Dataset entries

▬▬▬▬▬▬▬▬▬▬

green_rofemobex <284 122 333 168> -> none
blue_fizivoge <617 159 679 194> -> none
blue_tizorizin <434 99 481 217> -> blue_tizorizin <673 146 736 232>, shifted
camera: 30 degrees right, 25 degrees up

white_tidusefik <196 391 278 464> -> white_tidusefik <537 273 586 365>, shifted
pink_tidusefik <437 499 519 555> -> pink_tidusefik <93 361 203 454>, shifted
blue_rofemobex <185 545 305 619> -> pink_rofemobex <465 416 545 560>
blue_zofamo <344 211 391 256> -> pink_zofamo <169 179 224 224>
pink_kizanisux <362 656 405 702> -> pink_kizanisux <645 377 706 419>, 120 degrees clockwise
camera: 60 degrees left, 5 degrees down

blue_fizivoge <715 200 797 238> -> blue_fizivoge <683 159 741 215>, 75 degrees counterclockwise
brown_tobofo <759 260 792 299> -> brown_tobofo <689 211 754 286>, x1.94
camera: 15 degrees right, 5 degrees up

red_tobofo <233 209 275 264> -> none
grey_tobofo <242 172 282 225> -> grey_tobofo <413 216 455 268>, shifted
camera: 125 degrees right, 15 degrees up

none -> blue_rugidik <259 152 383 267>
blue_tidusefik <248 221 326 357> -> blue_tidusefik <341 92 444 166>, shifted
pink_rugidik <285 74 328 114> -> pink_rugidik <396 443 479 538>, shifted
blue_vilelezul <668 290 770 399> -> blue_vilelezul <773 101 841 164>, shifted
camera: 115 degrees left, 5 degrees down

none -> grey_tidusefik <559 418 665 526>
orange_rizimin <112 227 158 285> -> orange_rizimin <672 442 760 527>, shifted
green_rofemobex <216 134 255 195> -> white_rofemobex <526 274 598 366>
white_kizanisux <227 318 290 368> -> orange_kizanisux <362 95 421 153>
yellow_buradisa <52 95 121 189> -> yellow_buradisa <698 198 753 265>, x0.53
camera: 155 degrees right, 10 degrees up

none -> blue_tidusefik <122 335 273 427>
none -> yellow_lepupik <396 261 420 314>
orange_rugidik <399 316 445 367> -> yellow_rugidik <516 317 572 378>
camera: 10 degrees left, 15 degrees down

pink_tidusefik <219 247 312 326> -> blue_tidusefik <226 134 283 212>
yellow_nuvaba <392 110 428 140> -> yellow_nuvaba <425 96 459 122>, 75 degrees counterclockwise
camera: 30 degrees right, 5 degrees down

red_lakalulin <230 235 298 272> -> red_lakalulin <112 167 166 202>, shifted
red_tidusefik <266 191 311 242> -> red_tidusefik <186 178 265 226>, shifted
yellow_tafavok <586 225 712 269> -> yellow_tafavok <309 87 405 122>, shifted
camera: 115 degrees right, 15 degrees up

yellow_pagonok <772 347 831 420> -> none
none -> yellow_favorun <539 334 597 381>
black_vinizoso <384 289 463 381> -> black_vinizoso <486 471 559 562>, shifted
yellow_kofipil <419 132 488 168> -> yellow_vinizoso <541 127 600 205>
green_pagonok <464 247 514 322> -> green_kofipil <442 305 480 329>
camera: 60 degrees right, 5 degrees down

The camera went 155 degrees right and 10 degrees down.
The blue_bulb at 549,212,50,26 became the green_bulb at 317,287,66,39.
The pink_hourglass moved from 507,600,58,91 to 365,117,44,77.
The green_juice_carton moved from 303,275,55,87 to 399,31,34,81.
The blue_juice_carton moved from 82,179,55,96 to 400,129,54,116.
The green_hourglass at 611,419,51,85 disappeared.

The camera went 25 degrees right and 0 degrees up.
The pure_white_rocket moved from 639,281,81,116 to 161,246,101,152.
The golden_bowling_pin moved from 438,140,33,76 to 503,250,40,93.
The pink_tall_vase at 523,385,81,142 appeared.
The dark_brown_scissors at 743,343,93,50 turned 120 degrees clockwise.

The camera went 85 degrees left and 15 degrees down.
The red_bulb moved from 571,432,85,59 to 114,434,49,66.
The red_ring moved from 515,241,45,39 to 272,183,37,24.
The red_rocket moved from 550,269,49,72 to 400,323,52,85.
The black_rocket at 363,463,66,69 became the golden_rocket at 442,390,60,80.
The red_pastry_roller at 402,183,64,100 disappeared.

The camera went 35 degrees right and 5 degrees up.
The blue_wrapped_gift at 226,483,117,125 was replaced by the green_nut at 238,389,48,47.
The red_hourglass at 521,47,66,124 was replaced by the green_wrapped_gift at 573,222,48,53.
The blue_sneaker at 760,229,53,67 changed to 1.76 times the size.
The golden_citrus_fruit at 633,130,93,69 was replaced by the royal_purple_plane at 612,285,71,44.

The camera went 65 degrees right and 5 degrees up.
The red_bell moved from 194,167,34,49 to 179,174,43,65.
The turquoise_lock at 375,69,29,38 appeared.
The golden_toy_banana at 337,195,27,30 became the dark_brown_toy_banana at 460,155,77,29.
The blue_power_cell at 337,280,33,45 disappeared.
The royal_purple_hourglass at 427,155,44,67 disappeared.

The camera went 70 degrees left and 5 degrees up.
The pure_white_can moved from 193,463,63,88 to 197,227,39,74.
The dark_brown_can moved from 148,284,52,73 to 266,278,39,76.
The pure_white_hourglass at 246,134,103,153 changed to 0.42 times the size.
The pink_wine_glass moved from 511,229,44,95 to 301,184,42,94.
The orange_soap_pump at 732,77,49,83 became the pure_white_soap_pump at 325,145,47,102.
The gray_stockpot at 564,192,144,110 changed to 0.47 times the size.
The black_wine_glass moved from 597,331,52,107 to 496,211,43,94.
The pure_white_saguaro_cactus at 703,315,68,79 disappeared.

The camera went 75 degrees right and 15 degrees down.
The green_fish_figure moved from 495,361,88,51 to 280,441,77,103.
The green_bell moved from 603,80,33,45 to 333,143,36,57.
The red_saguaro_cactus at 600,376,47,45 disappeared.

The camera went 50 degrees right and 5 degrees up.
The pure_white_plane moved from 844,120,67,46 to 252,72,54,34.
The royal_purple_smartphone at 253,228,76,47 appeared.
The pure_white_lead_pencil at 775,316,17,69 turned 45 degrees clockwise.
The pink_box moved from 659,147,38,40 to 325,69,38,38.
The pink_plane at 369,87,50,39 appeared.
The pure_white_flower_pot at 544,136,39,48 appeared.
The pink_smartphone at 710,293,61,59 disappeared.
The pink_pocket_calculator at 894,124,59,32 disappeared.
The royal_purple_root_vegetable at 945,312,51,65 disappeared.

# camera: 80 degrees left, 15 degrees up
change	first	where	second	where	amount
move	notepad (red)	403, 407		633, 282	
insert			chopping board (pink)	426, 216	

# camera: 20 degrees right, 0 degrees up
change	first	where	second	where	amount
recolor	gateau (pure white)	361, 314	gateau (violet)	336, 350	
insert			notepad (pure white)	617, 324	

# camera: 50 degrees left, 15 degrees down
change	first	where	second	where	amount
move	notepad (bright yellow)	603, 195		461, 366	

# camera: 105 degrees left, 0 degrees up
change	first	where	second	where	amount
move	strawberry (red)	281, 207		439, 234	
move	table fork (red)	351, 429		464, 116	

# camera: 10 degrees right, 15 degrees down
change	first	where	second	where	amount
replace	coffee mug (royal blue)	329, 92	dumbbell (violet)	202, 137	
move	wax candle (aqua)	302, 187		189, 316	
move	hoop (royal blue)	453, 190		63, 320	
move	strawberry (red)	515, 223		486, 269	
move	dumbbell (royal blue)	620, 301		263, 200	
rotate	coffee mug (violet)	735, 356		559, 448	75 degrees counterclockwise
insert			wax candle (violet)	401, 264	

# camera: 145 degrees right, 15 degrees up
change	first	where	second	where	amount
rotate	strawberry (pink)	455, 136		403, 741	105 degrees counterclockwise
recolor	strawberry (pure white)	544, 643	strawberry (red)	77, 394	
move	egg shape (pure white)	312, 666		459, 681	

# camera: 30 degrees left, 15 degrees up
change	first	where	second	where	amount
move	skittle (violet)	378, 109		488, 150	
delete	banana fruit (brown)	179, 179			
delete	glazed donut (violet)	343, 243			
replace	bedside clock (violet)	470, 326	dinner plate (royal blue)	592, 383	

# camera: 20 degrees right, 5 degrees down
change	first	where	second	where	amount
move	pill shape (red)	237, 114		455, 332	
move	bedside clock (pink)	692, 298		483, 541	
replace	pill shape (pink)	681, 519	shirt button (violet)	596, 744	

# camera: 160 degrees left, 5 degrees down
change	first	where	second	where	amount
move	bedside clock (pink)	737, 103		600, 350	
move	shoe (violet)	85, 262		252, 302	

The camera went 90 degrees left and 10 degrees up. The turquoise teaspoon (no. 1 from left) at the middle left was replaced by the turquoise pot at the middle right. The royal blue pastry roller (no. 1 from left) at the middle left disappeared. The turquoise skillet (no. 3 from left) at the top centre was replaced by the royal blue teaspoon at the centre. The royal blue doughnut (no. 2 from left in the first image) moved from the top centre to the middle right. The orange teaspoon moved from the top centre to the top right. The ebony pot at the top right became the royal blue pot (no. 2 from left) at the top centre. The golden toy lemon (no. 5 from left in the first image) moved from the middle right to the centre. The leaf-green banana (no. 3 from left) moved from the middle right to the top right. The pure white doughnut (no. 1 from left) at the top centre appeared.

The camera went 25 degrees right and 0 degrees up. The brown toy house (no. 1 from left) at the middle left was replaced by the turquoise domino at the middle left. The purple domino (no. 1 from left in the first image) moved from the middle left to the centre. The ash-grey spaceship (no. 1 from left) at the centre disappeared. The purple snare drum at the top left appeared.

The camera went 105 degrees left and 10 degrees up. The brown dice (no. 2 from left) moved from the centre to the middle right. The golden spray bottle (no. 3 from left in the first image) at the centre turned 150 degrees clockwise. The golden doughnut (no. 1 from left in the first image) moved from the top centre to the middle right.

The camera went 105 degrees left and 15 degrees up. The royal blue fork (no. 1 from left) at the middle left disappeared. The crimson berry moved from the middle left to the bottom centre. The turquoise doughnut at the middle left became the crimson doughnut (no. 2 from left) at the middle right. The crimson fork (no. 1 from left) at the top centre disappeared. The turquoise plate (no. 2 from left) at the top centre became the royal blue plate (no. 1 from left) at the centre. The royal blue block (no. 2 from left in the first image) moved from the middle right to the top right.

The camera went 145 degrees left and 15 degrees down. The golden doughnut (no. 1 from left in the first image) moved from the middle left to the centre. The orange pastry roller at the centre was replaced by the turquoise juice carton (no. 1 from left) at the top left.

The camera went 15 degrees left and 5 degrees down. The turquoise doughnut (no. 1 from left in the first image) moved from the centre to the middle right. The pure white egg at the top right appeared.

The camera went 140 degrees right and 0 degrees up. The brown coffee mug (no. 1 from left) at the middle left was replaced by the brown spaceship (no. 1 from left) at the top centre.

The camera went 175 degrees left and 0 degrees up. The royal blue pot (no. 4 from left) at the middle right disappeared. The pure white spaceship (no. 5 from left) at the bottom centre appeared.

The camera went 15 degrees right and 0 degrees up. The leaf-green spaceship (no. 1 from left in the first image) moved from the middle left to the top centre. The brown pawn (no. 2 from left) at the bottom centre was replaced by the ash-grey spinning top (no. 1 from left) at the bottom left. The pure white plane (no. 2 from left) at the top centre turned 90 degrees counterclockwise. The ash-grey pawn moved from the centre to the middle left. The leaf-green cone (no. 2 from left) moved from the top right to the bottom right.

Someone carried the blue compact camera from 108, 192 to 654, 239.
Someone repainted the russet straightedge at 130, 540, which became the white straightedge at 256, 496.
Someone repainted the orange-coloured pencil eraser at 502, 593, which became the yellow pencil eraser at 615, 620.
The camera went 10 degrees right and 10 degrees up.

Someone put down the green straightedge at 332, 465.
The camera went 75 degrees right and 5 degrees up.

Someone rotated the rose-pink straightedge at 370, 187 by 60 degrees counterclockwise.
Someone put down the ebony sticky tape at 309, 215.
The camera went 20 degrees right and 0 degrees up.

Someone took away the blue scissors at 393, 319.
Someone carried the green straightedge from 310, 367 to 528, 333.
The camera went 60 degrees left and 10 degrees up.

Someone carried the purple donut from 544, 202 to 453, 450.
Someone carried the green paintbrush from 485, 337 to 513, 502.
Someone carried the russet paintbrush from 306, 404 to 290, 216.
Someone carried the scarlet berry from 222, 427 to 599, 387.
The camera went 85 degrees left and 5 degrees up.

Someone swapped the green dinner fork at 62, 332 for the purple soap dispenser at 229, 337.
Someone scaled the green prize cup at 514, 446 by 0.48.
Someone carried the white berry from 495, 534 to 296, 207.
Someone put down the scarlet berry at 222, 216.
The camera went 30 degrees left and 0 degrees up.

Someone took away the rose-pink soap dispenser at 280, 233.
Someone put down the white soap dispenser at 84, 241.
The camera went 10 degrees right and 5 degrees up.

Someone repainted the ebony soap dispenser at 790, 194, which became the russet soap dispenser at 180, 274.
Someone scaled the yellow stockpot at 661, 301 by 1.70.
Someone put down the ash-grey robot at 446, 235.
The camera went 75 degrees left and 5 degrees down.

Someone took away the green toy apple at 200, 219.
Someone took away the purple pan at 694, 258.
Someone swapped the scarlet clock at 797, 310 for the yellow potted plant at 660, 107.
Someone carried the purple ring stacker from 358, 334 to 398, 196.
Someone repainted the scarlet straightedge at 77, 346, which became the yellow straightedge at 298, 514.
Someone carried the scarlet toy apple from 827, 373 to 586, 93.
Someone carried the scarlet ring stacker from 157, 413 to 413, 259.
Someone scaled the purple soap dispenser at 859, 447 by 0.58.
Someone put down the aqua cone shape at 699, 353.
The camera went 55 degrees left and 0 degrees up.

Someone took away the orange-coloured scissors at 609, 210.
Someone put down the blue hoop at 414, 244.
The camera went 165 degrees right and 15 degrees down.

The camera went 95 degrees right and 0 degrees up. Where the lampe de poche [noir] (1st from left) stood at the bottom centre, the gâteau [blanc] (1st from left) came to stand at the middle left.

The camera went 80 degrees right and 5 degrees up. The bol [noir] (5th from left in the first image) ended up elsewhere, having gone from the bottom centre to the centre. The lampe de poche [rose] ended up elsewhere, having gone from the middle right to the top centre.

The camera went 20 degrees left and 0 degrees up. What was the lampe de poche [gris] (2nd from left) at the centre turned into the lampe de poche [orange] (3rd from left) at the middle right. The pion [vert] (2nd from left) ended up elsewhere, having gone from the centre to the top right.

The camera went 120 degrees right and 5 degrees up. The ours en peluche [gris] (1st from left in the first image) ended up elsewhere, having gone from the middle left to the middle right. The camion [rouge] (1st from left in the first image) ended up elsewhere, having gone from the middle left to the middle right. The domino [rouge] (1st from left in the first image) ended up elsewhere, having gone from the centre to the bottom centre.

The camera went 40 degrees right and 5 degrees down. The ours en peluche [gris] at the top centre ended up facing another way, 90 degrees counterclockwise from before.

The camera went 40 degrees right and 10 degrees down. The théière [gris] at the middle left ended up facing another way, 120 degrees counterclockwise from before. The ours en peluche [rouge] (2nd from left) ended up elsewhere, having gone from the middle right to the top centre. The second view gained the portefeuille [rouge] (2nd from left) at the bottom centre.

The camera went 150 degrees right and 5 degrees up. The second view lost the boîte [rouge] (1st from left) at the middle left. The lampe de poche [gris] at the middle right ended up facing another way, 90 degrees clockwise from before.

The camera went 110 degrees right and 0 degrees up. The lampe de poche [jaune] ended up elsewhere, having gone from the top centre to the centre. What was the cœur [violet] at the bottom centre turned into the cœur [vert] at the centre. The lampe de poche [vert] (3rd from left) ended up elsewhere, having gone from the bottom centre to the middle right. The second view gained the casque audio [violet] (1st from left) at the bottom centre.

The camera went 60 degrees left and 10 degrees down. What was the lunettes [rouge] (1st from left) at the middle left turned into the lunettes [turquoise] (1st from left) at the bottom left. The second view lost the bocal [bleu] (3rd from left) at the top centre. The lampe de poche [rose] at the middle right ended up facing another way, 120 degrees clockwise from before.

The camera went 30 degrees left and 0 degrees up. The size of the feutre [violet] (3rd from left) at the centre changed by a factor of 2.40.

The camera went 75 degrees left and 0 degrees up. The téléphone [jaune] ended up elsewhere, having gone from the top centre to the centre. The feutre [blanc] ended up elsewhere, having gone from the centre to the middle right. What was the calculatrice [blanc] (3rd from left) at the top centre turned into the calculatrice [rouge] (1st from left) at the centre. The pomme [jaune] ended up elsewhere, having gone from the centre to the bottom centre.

▬▬▬▬▬▬▬▬▬▬

### Task description
Nothing should appear in the answer except the lines above from the line with "The camera went 155" through the line with "The blue_juice_carton moved", both included, written out exactly.

### Answer
The camera went 155 degrees right and 10 degrees down.
The blue_bulb at 549,212,50,26 became the green_bulb at 317,287,66,39.
The pink_hourglass moved from 507,600,58,91 to 365,117,44,77.
The green_juice_carton moved from 303,275,55,87 to 399,31,34,81.
The blue_juice_carton moved from 82,179,55,96 to 400,129,54,116.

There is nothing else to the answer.